Problem to solve: Everything from the line holding "green slope I4:I6" through the last line below is needed; please reproduce those lines exactly, adding nothing.

Information provided:
= Beginning of Section =

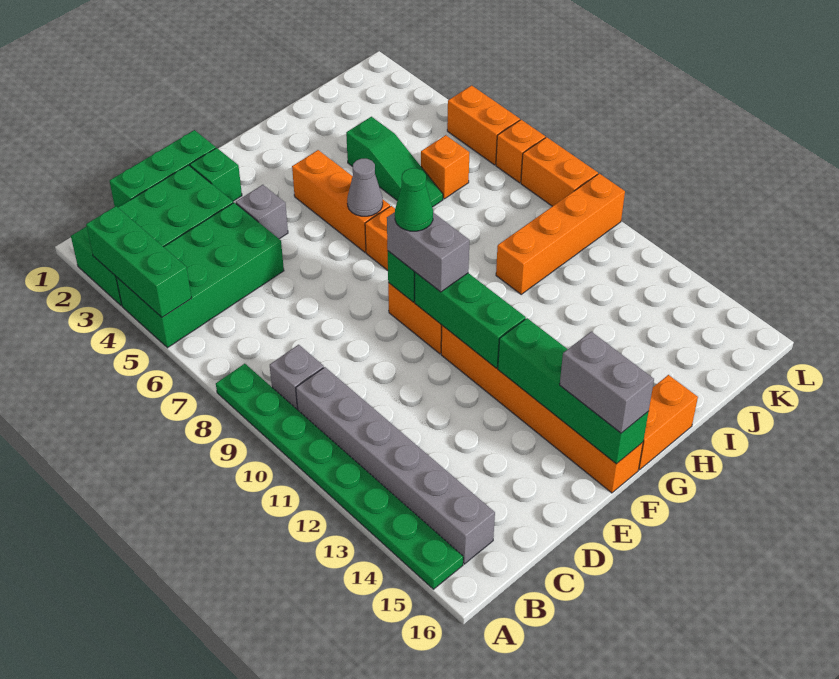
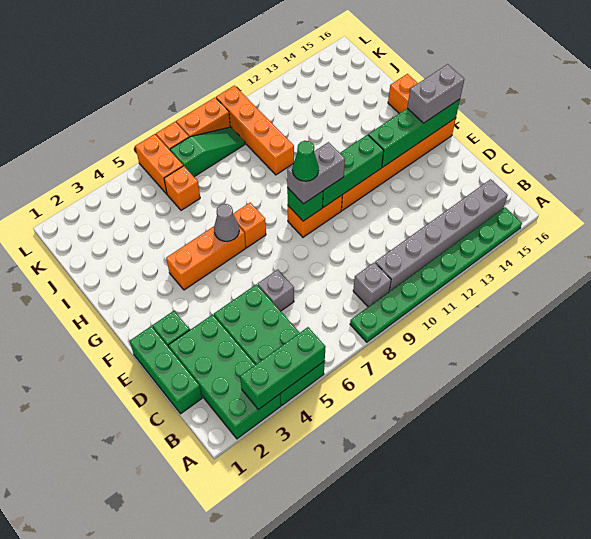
grey brick E4 level 1 -> grey brick D6 level 1
green slope I4:I6 level 1 top 4 -> green slope K7:K9 level 1 top 7
orange brick L5:L6 level 1 -> orange brick K6:L6 level 1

= End of Section =

Finished exercise:
green slope I4:I6 level 1 top 4 -> green slope K7:K9 level 1 top 7
orange brick L5:L6 level 1 -> orange brick K6:L6 level 1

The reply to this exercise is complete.